## TASK DESCRIPTION
Look through the entries below and extract exactly the lines from the one containing "C8: 1.5nF (GND, VO) -> 1.5nF (+3V3, GND)" through the one containing "V8: 2.5V (plus", ends included.

## RECORDS PROVIDED
┌──
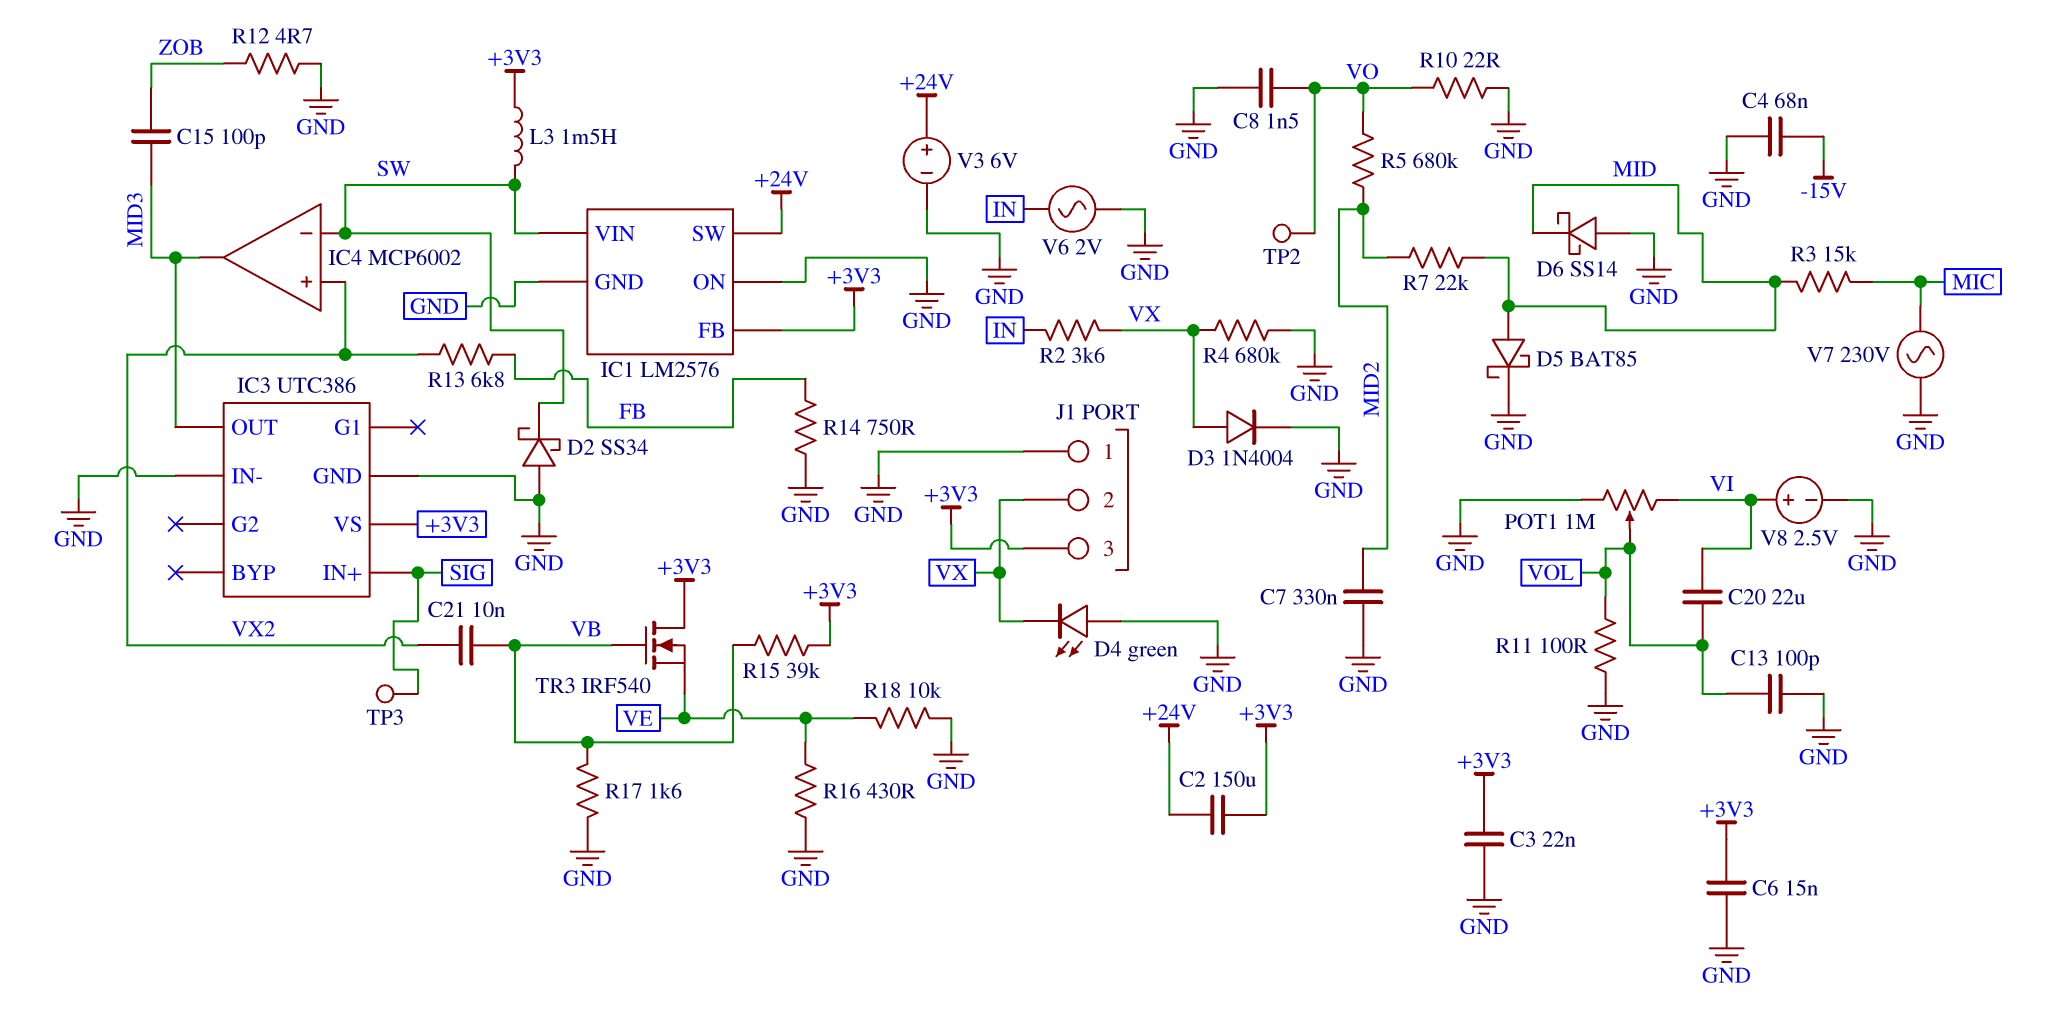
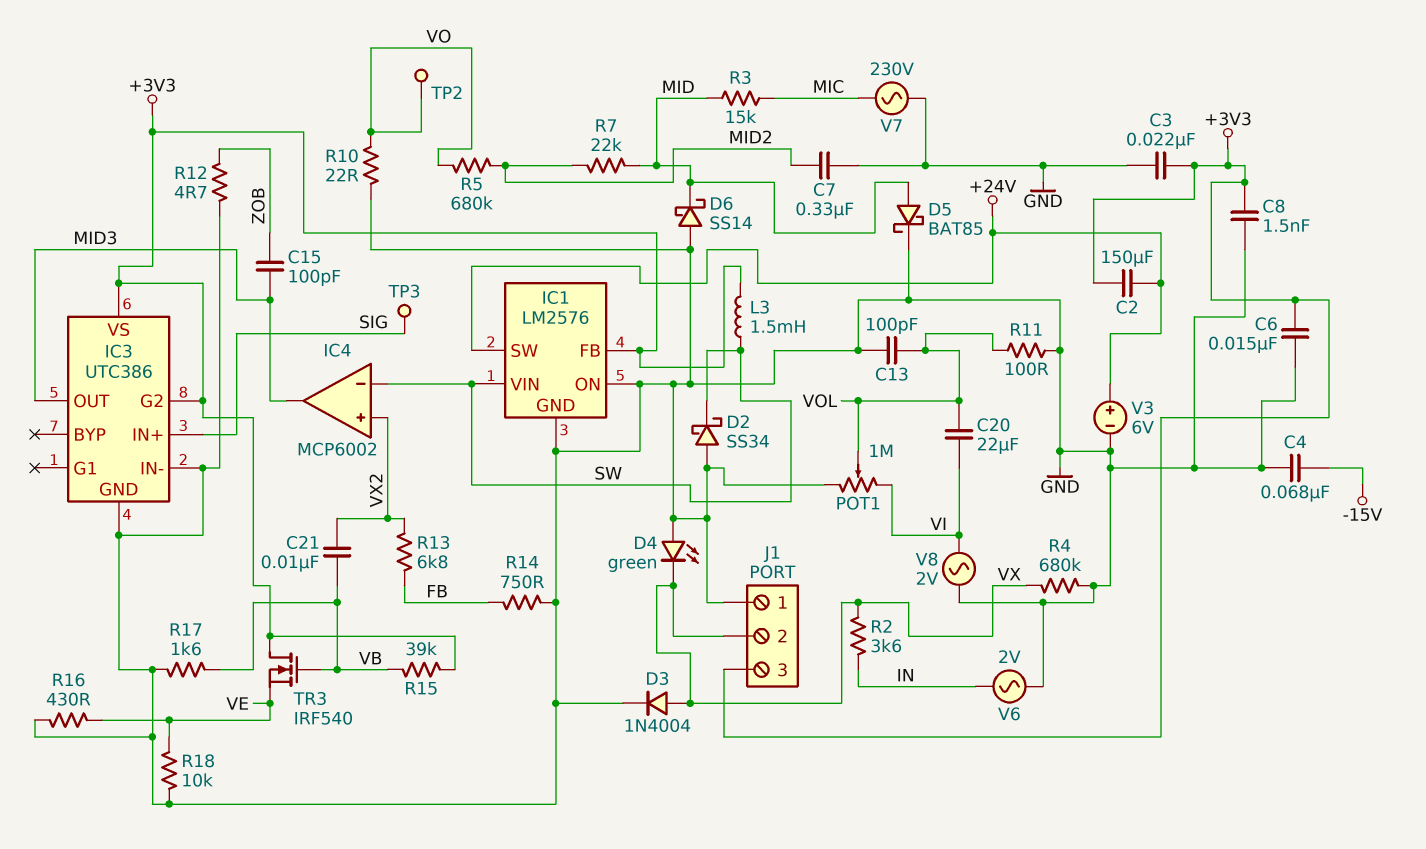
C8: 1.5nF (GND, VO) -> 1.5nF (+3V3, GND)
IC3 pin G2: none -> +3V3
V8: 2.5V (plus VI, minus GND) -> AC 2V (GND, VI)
└──
┌──
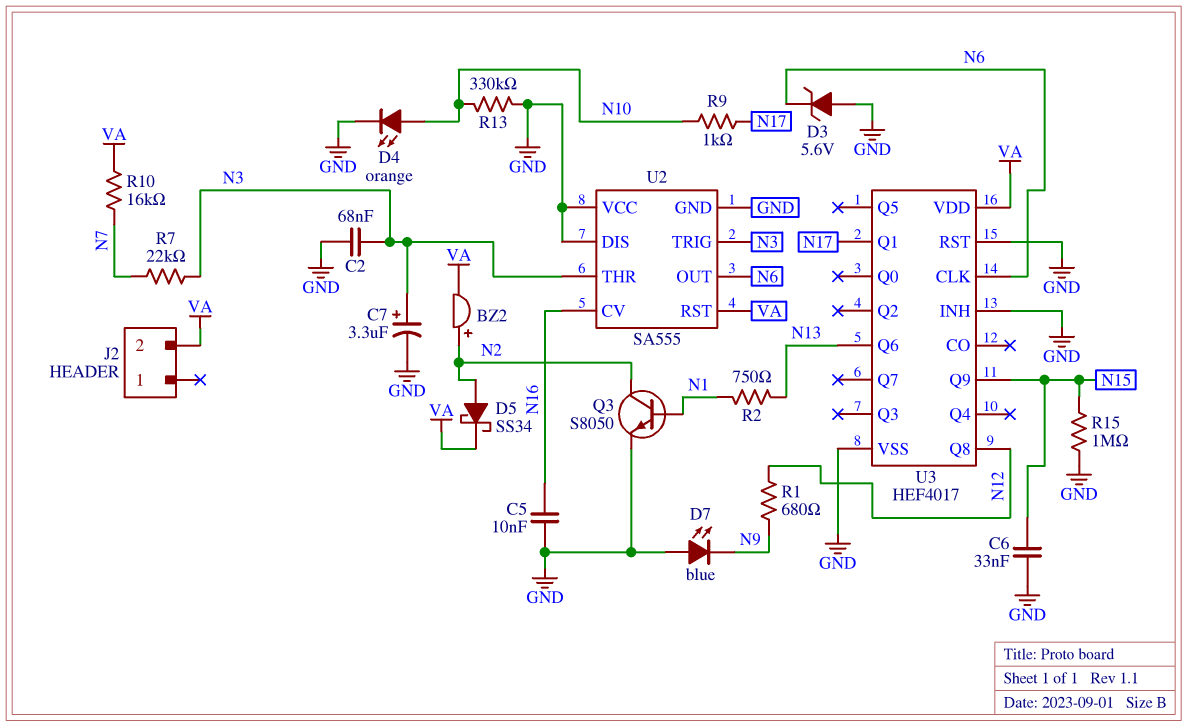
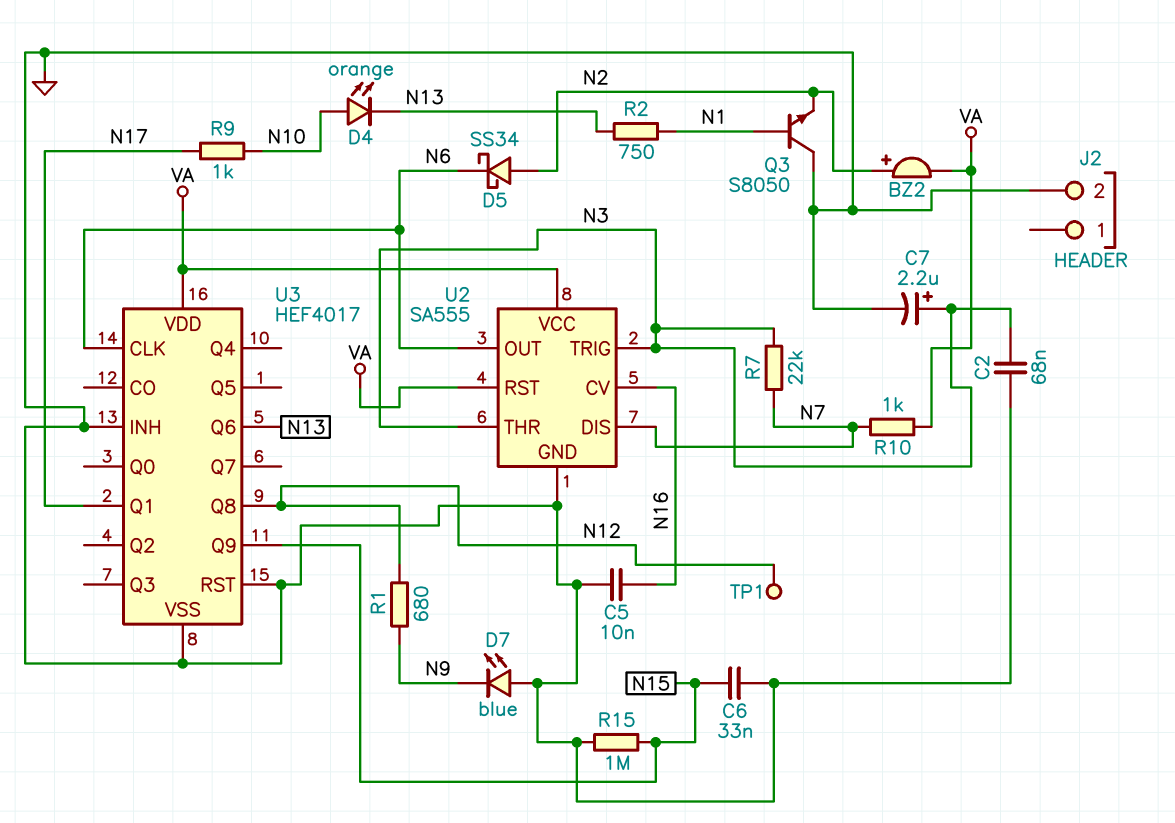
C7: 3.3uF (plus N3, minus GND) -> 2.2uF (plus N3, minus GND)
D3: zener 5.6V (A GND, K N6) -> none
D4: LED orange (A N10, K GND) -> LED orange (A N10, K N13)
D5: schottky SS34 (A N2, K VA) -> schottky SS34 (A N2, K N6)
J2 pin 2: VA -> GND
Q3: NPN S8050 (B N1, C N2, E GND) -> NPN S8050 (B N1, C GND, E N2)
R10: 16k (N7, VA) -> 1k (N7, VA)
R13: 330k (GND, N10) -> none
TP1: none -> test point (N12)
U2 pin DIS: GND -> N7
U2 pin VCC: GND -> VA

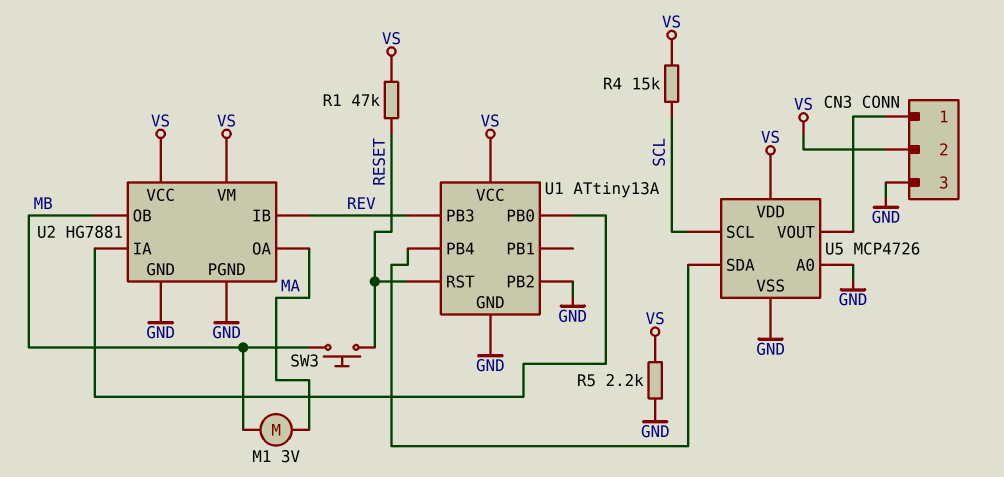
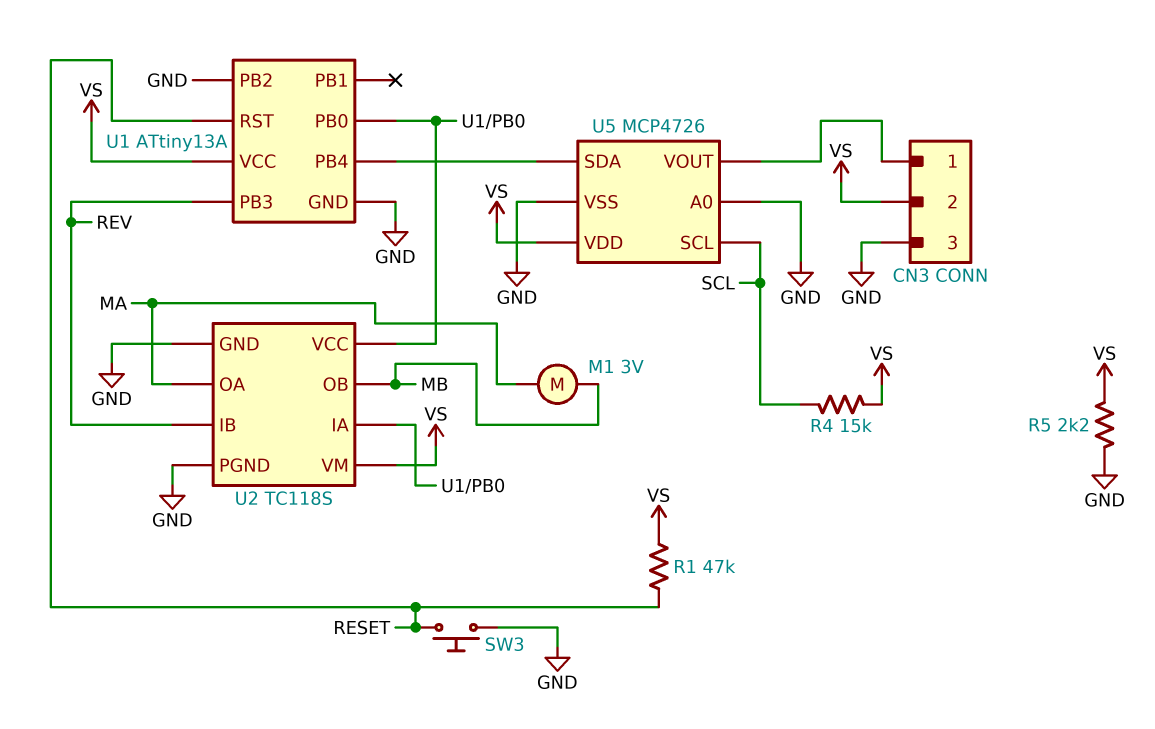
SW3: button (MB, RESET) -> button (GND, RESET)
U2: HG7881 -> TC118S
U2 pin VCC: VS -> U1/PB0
└──
┌──
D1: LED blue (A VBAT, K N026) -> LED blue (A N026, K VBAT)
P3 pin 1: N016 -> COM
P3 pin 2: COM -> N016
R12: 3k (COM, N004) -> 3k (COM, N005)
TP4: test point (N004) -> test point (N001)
└──
## EXERCISE RESPONSE
C8: 1.5nF (GND, VO) -> 1.5nF (+3V3, GND)
IC3 pin G2: none -> +3V3
V8: 2.5V (plus VI, minus GND) -> AC 2V (GND, VI)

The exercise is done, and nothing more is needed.